» AIM OF THE EXERCISE: Below are the entries; count the lines in them that contain the word "remalopo" and give only the number.

» STUDY MATERIAL:
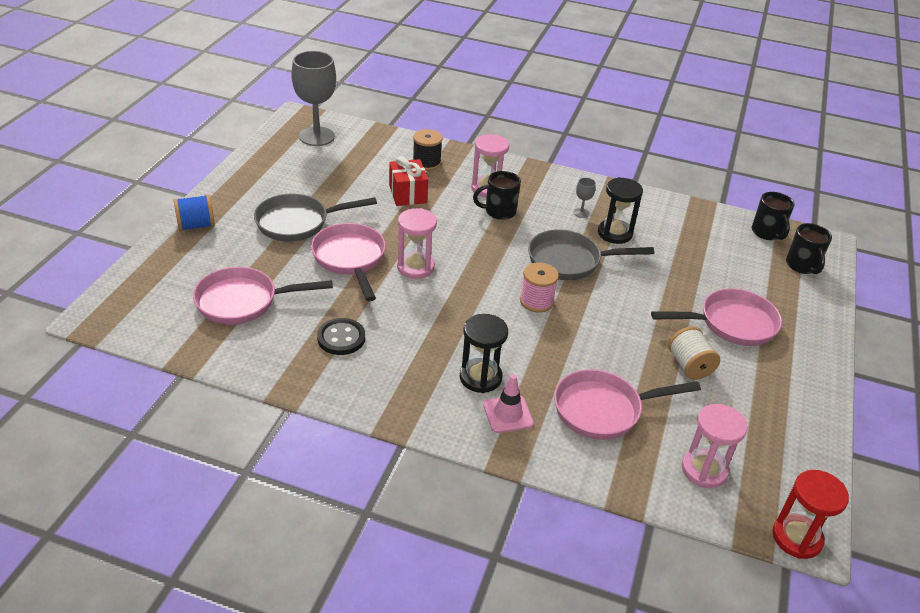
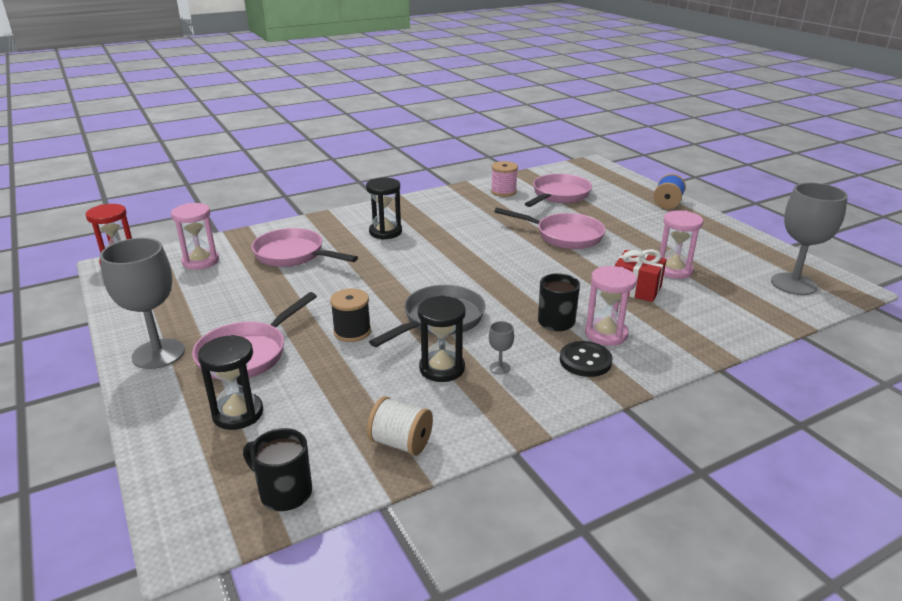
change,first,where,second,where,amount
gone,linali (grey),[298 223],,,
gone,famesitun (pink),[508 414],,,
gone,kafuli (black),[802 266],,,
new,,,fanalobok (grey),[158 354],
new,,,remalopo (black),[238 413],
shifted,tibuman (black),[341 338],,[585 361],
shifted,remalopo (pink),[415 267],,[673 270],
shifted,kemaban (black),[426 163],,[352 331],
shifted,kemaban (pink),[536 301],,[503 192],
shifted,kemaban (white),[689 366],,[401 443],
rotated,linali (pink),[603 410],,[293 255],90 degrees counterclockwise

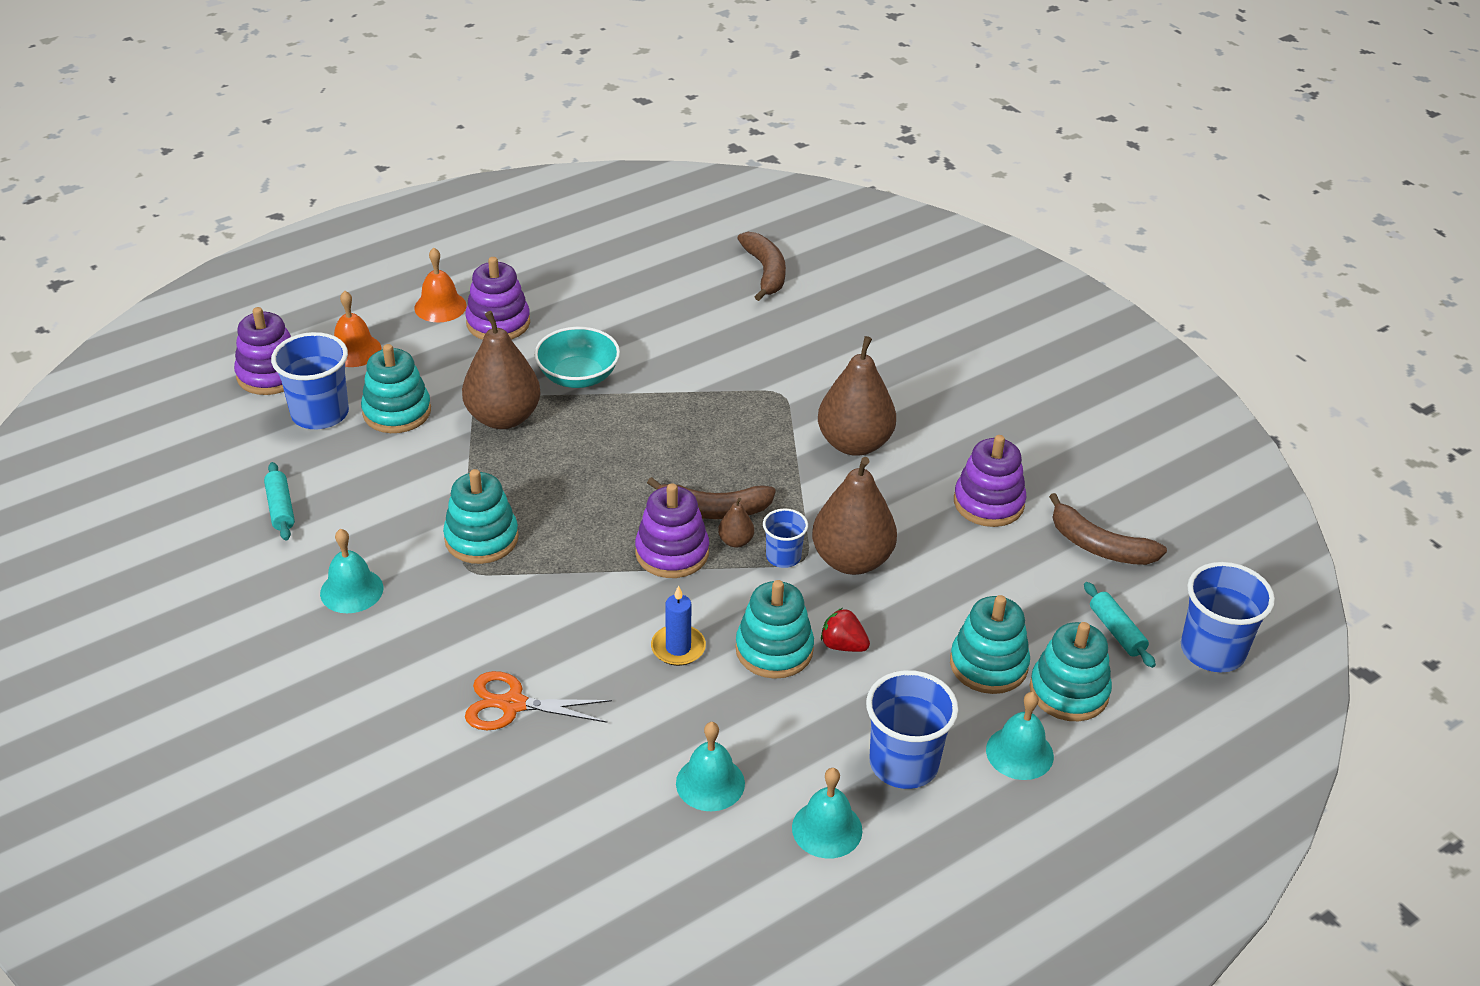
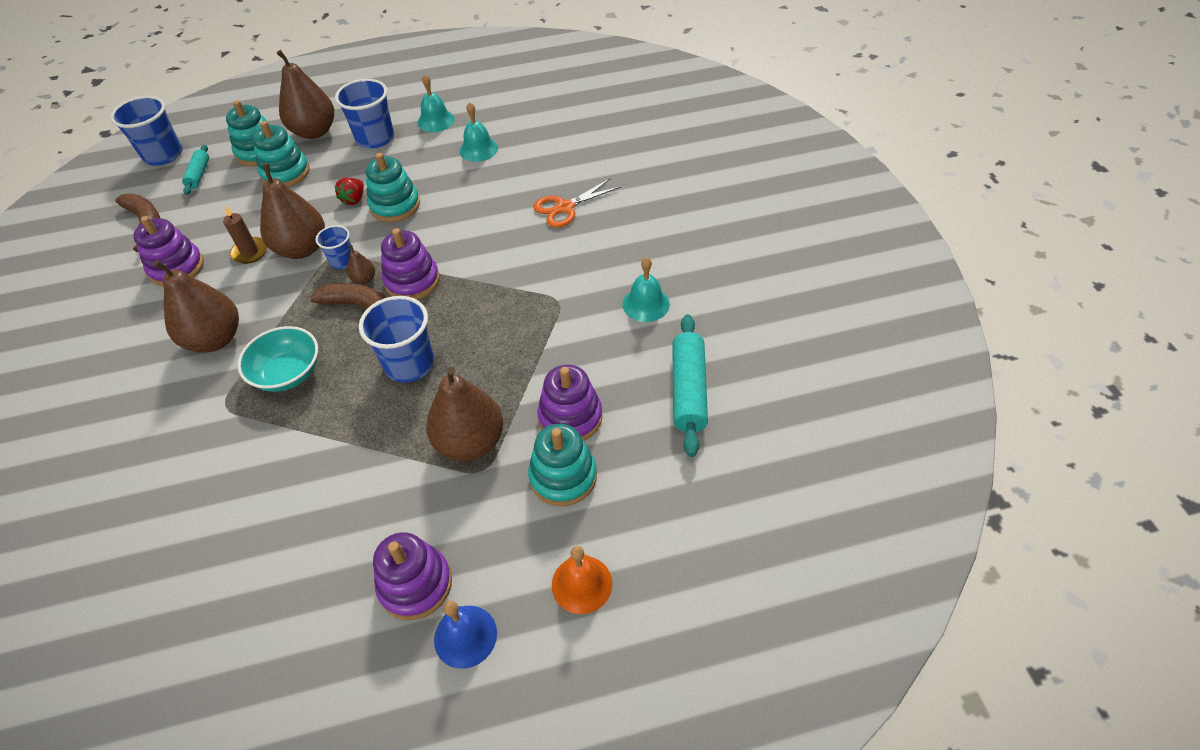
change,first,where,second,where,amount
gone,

...

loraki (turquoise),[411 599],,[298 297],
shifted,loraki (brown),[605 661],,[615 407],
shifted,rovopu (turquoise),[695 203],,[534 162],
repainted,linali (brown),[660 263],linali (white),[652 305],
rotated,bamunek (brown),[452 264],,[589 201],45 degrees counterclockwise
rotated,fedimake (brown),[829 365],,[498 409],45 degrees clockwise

...

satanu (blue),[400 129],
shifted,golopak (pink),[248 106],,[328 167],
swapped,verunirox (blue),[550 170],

» ANSWER SECTION: 2